## START THE RECORDS
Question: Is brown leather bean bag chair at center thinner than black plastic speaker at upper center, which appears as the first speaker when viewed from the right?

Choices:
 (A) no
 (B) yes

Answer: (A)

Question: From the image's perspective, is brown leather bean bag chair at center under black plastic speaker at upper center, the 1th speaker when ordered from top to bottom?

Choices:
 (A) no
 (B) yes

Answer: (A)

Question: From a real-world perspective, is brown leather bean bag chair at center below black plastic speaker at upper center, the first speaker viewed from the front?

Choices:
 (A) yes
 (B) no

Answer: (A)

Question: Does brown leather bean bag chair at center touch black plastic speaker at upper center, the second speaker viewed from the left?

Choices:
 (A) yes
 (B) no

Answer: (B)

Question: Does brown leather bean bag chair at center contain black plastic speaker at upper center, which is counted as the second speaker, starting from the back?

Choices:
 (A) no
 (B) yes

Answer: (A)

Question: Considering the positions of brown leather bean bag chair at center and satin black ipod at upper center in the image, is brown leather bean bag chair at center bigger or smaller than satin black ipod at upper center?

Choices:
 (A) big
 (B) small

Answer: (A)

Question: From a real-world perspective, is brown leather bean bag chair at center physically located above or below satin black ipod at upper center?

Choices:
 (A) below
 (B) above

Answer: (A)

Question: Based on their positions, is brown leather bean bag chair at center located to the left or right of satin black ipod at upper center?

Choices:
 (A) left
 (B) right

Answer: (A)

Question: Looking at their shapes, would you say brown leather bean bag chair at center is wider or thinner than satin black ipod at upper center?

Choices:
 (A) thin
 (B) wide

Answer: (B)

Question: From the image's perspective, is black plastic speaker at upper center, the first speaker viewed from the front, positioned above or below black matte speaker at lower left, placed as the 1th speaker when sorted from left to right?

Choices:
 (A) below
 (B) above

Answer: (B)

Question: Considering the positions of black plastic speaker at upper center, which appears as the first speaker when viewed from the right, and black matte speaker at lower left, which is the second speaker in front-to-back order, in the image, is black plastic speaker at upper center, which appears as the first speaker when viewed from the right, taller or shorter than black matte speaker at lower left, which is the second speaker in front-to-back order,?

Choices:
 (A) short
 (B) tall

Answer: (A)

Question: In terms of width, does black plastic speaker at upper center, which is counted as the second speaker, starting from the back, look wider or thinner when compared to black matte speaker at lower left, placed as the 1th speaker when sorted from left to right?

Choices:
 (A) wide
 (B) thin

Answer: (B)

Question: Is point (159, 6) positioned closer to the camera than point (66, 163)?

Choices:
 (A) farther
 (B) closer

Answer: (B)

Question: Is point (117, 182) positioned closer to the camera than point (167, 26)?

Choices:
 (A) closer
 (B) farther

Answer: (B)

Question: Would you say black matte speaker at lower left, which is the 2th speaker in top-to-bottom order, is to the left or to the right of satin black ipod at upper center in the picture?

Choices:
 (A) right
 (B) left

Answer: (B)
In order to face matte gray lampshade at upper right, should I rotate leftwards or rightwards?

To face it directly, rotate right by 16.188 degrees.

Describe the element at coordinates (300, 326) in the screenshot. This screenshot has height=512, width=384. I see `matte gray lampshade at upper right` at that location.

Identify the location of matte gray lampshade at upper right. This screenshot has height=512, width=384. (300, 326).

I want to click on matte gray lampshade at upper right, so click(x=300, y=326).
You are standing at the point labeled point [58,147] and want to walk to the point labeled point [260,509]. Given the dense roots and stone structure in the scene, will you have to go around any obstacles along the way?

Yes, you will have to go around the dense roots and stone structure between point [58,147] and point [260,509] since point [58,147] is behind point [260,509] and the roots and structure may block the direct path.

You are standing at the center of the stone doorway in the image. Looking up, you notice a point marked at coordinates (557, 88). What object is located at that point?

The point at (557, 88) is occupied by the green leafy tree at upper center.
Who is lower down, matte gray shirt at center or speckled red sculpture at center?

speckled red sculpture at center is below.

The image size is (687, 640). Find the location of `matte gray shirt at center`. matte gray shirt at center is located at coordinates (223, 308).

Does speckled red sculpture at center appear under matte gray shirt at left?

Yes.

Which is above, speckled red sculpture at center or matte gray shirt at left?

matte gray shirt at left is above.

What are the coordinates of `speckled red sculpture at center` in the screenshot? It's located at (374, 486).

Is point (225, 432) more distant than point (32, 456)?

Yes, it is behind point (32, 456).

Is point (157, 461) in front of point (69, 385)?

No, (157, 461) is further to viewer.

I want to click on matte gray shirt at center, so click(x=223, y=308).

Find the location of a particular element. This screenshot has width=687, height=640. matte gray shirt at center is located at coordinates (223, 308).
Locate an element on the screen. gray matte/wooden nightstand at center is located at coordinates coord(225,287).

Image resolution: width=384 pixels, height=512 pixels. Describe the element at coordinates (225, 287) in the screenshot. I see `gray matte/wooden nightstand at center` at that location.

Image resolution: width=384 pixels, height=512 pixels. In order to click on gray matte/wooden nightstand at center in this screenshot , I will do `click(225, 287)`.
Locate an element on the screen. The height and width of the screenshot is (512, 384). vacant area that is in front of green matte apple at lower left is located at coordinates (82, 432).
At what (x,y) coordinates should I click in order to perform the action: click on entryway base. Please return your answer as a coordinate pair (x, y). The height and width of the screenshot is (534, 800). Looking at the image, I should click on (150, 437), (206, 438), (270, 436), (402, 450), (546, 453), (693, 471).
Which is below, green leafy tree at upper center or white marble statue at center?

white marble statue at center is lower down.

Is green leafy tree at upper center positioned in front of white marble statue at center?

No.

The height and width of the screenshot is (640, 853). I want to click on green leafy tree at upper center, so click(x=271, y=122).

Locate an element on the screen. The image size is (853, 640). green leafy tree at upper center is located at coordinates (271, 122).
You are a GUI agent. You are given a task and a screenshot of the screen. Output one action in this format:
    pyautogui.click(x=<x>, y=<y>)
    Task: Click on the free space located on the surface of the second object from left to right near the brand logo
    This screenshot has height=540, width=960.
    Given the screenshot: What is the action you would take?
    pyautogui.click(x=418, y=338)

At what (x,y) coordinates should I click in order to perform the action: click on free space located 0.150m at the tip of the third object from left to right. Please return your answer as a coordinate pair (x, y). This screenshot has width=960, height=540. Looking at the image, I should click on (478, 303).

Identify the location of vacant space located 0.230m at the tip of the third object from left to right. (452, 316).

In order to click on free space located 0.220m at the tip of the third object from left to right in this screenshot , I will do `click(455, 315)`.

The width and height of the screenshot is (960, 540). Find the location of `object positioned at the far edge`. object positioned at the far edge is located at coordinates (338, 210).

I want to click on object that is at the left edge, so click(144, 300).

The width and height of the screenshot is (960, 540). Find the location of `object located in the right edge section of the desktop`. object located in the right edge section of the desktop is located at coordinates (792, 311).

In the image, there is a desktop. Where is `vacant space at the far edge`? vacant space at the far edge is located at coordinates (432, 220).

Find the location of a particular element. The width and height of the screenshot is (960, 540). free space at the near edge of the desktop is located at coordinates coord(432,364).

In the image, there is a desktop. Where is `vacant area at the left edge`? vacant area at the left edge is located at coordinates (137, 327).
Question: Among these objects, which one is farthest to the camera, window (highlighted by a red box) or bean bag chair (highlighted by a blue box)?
## END THE RECORDS
Reproduce only the lines of the material from the one containing "on (478, 303)." through the one containing "Find the location of a particular element. The", changing every "vacant" to "empty" and leaving all else as it stands.

EXPECTED ANSWER:
At what (x,y) coordinates should I click in order to perform the action: click on free space located 0.150m at the tip of the third object from left to right. Please return your answer as a coordinate pair (x, y). This screenshot has width=960, height=540. Looking at the image, I should click on (478, 303).

Identify the location of empty space located 0.230m at the tip of the third object from left to right. (452, 316).

In order to click on free space located 0.220m at the tip of the third object from left to right in this screenshot , I will do `click(455, 315)`.

The width and height of the screenshot is (960, 540). Find the location of `object positioned at the far edge`. object positioned at the far edge is located at coordinates (338, 210).

I want to click on object that is at the left edge, so click(144, 300).

The width and height of the screenshot is (960, 540). Find the location of `object located in the right edge section of the desktop`. object located in the right edge section of the desktop is located at coordinates (792, 311).

In the image, there is a desktop. Where is `empty space at the far edge`? empty space at the far edge is located at coordinates (432, 220).

Find the location of a particular element. The width and height of the screenshot is (960, 540). free space at the near edge of the desktop is located at coordinates coord(432,364).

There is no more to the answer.